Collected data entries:
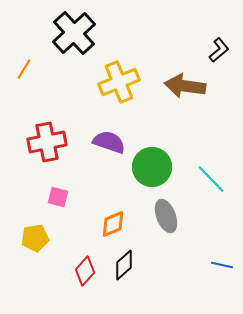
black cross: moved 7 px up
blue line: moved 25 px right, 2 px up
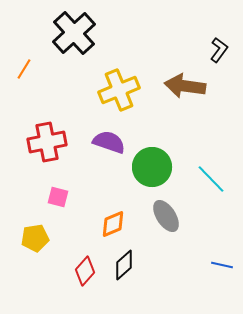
black L-shape: rotated 15 degrees counterclockwise
yellow cross: moved 8 px down
gray ellipse: rotated 12 degrees counterclockwise
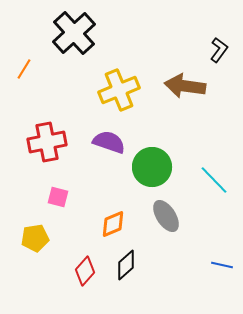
cyan line: moved 3 px right, 1 px down
black diamond: moved 2 px right
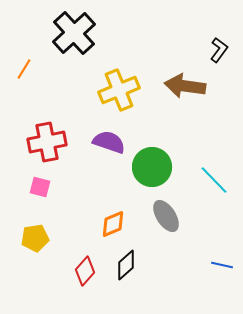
pink square: moved 18 px left, 10 px up
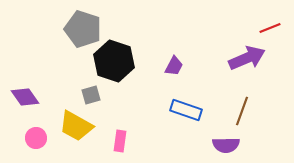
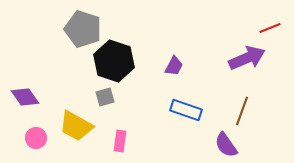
gray square: moved 14 px right, 2 px down
purple semicircle: rotated 56 degrees clockwise
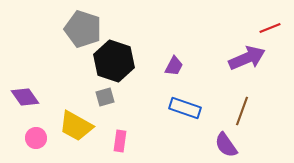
blue rectangle: moved 1 px left, 2 px up
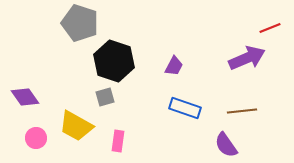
gray pentagon: moved 3 px left, 6 px up
brown line: rotated 64 degrees clockwise
pink rectangle: moved 2 px left
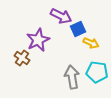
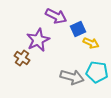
purple arrow: moved 5 px left
gray arrow: rotated 115 degrees clockwise
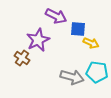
blue square: rotated 28 degrees clockwise
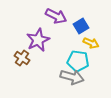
blue square: moved 3 px right, 3 px up; rotated 35 degrees counterclockwise
cyan pentagon: moved 19 px left, 11 px up
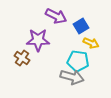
purple star: rotated 25 degrees clockwise
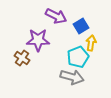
yellow arrow: rotated 105 degrees counterclockwise
cyan pentagon: moved 4 px up; rotated 30 degrees counterclockwise
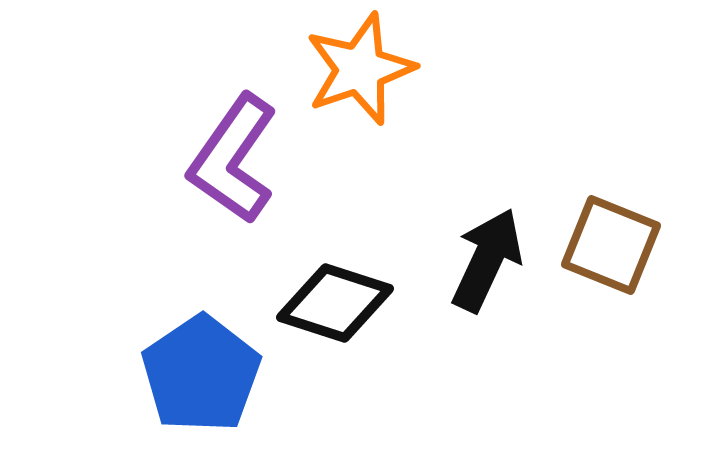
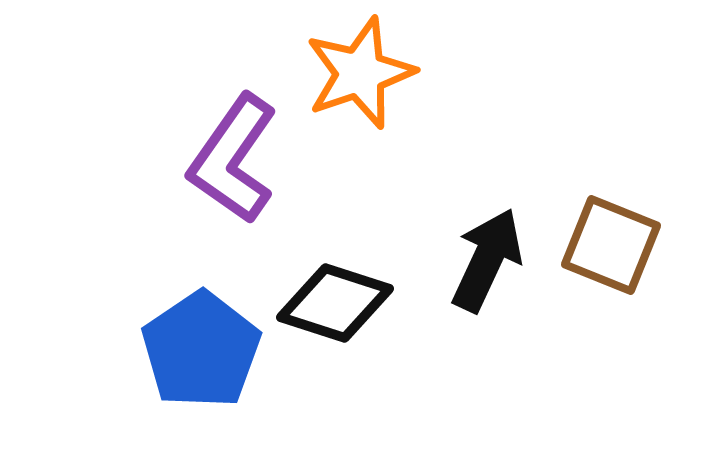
orange star: moved 4 px down
blue pentagon: moved 24 px up
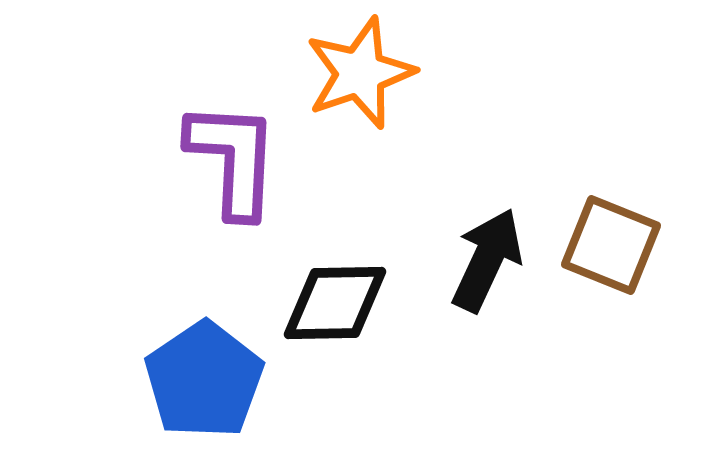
purple L-shape: rotated 148 degrees clockwise
black diamond: rotated 19 degrees counterclockwise
blue pentagon: moved 3 px right, 30 px down
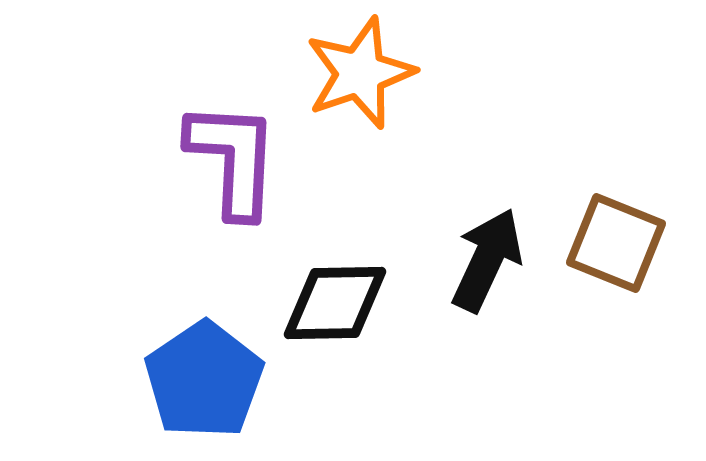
brown square: moved 5 px right, 2 px up
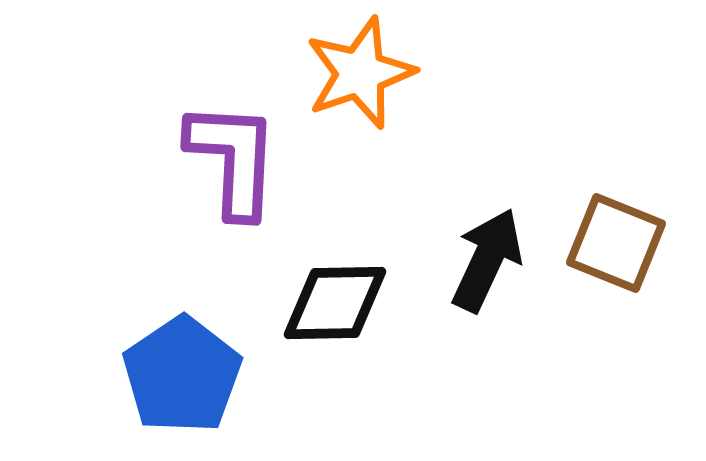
blue pentagon: moved 22 px left, 5 px up
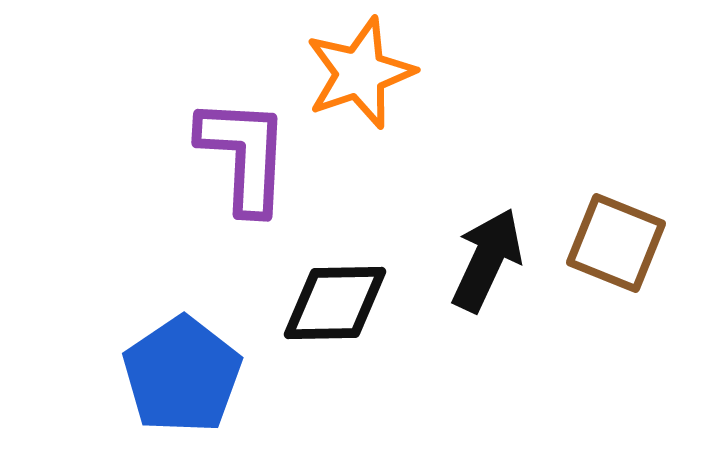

◆ Instructions for the task ◆
Copy out the rows verbatim, starting at the beginning of the rows and ending with the line that contains "blue pentagon: moved 24 px up", including that line. Omit the pictures from your answer.

◆ Full response ◆
black cross: moved 7 px up
blue line: moved 25 px right, 2 px up
black L-shape: rotated 15 degrees counterclockwise
yellow cross: moved 8 px down
gray ellipse: rotated 12 degrees counterclockwise
cyan line: moved 3 px right, 1 px down
black diamond: moved 2 px right
pink square: moved 18 px left, 10 px up
gray square: moved 14 px right, 2 px down
purple semicircle: rotated 56 degrees clockwise
blue rectangle: moved 1 px left, 2 px up
gray pentagon: moved 3 px left, 6 px up
brown line: rotated 64 degrees clockwise
pink rectangle: moved 2 px left
purple arrow: moved 5 px left
gray arrow: rotated 115 degrees clockwise
blue square: rotated 28 degrees clockwise
blue square: moved 3 px right, 3 px up; rotated 35 degrees counterclockwise
cyan pentagon: moved 19 px left, 11 px up
purple star: rotated 25 degrees clockwise
yellow arrow: rotated 105 degrees counterclockwise
cyan pentagon: moved 4 px up; rotated 30 degrees counterclockwise
orange star: moved 4 px down
blue pentagon: moved 24 px up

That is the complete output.